#### Records shown:
■ ■ ■ ■

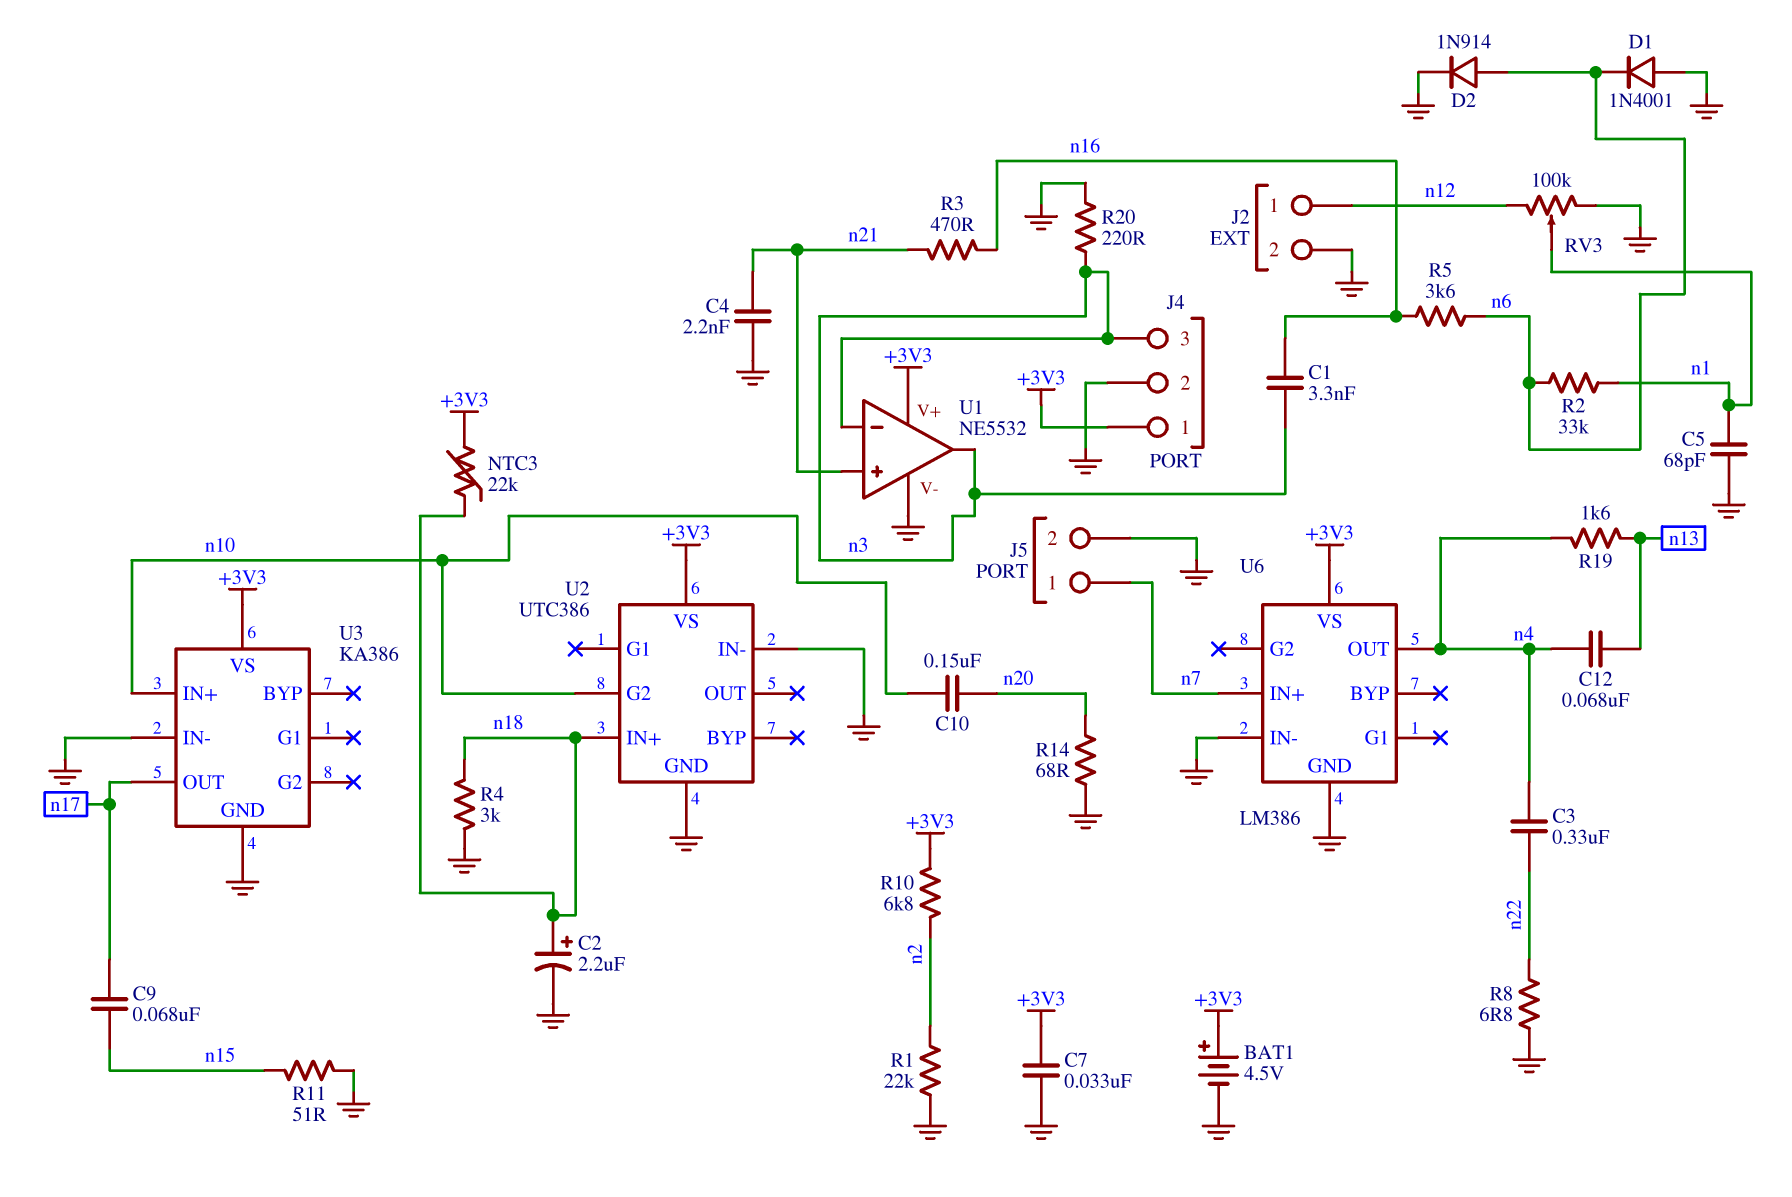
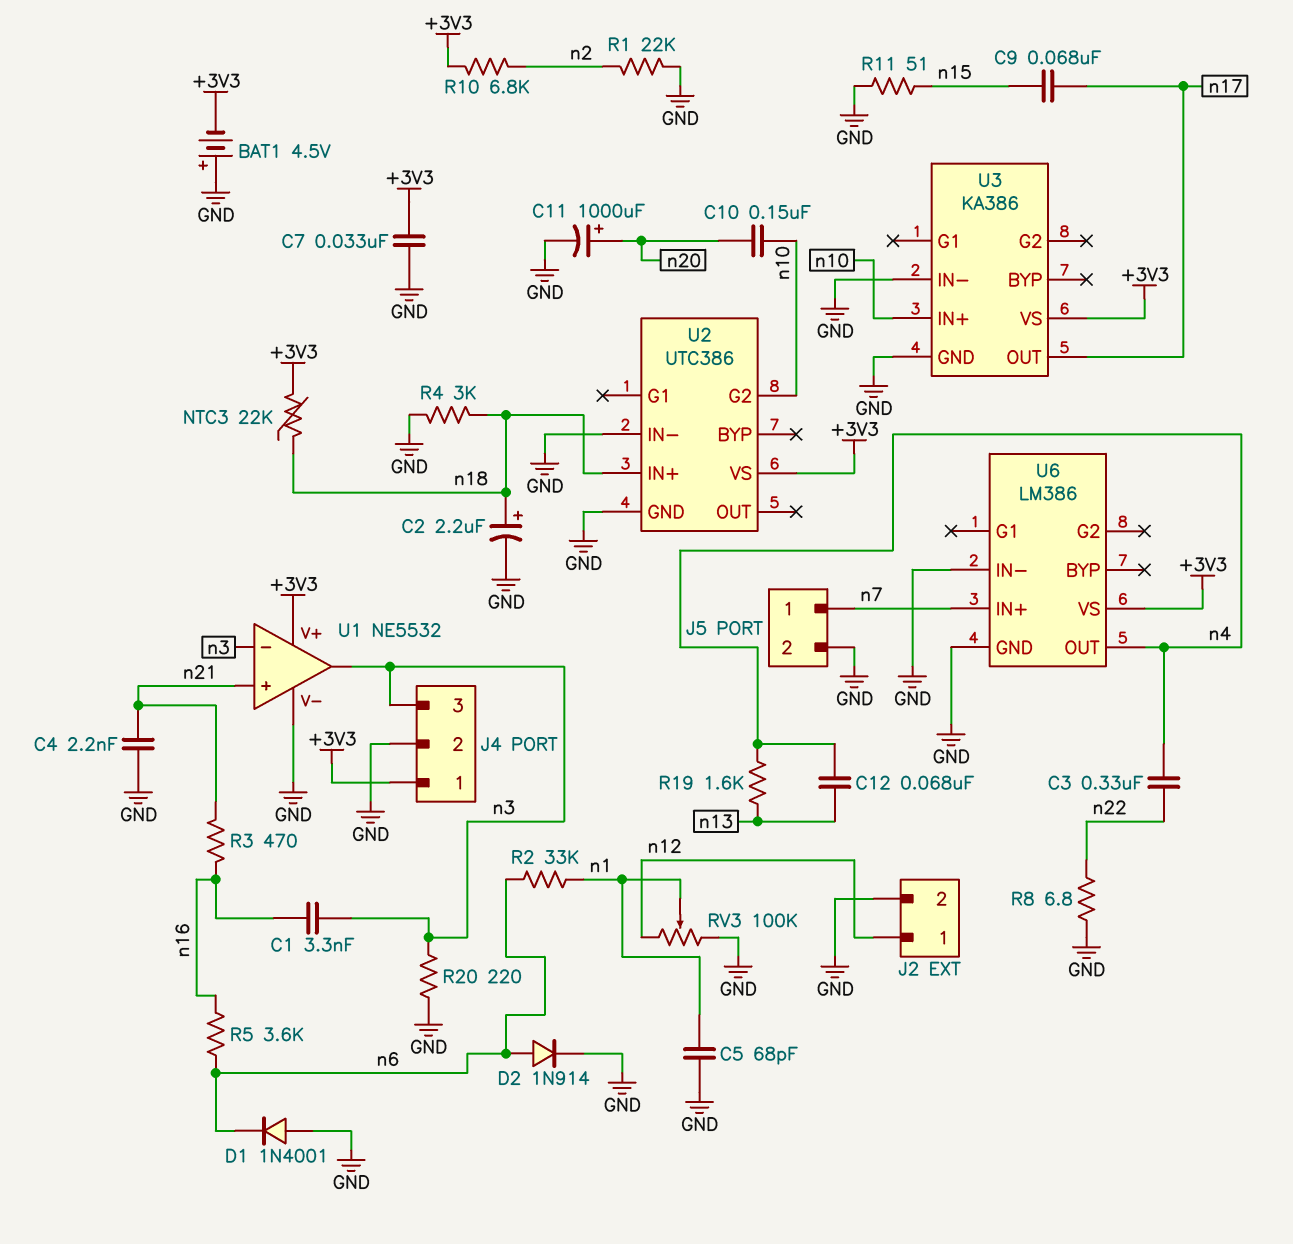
BAT1: 4.5V (plus +3V3, minus GND) -> 4.5V (plus GND, minus +3V3)
C11: none -> 1000uF (plus n20, minus GND)
R14: 68 (GND, n20) -> none

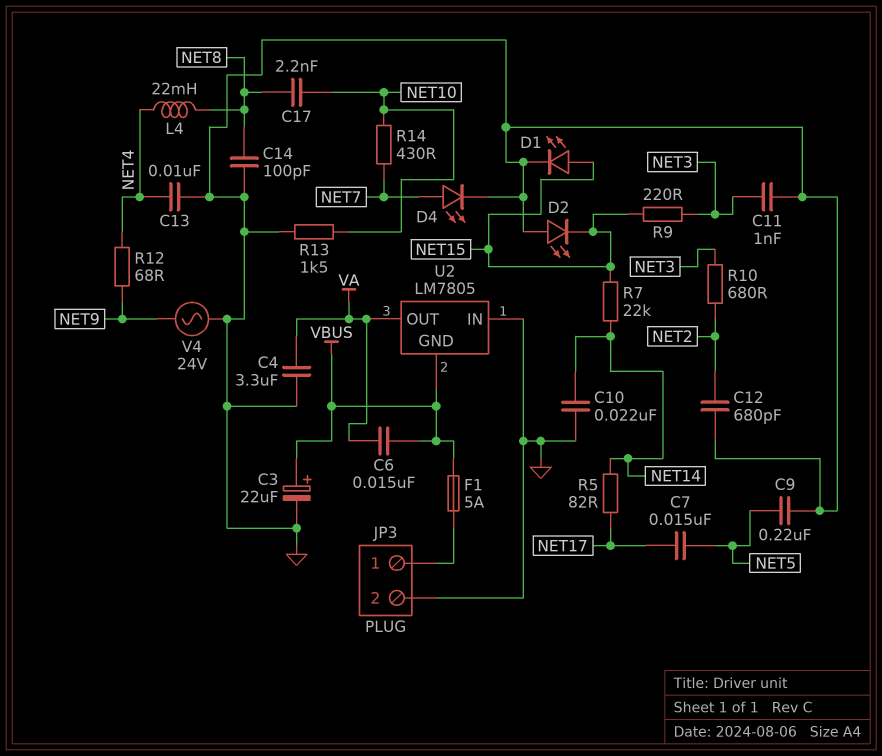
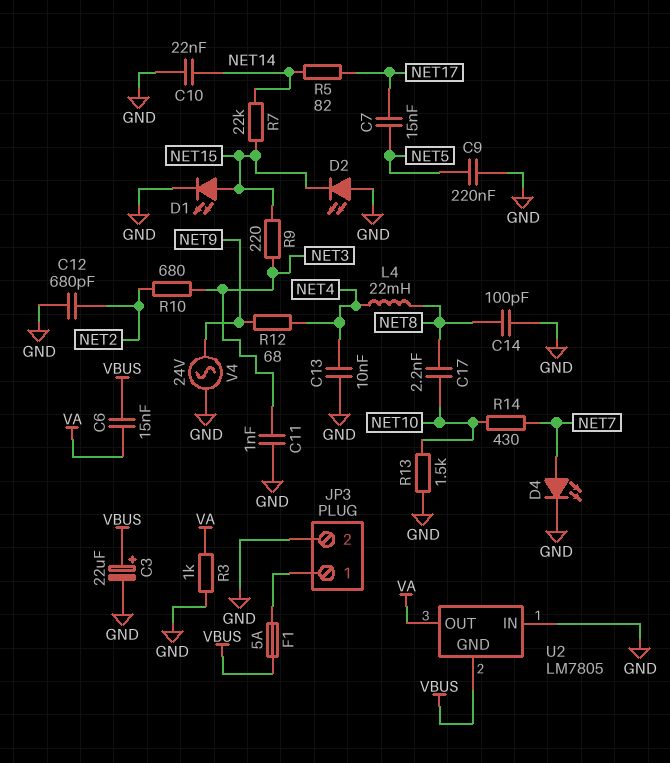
C4: 3.3uF (GND, VA) -> none
R3: none -> 1k (GND, VA)

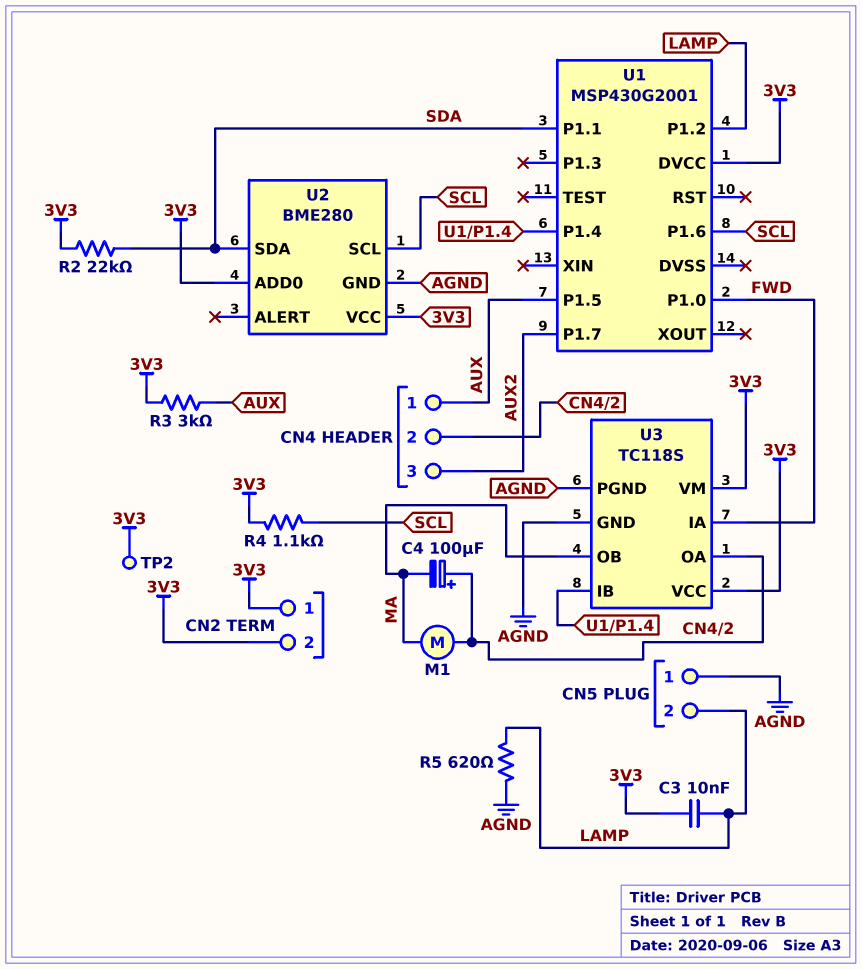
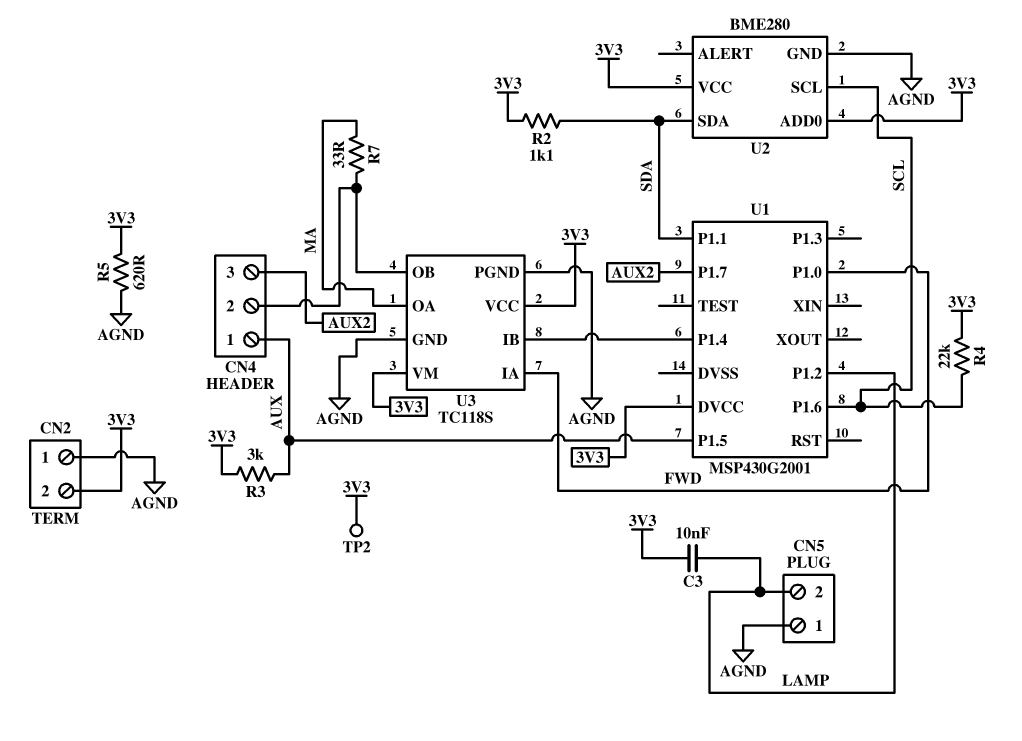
C4: 100uF (plus CN4/2, minus MA) -> none
CN2 pin 1: 3V3 -> AGND
M1: motor (CN4/2, MA) -> none
R2: 22k (3V3, SDA) -> 1.1k (3V3, SDA)
R4: 1.1k (3V3, SCL) -> 22k (3V3, SCL)
R5: 620 (AGND, LAMP) -> 620 (3V3, AGND)
R7: none -> 33 (CN4/2, MA)
U3 pin OA: CN4/2 -> MA
U3 pin OB: MA -> CN4/2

■ ■ ■ ■

#### Work task:
Please copy out each line of the material that contains the string "minus".

#### Task solution:
BAT1: 4.5V (plus +3V3, minus GND) -> 4.5V (plus GND, minus +3V3)
C11: none -> 1000uF (plus n20, minus GND)
C4: 100uF (plus CN4/2, minus MA) -> none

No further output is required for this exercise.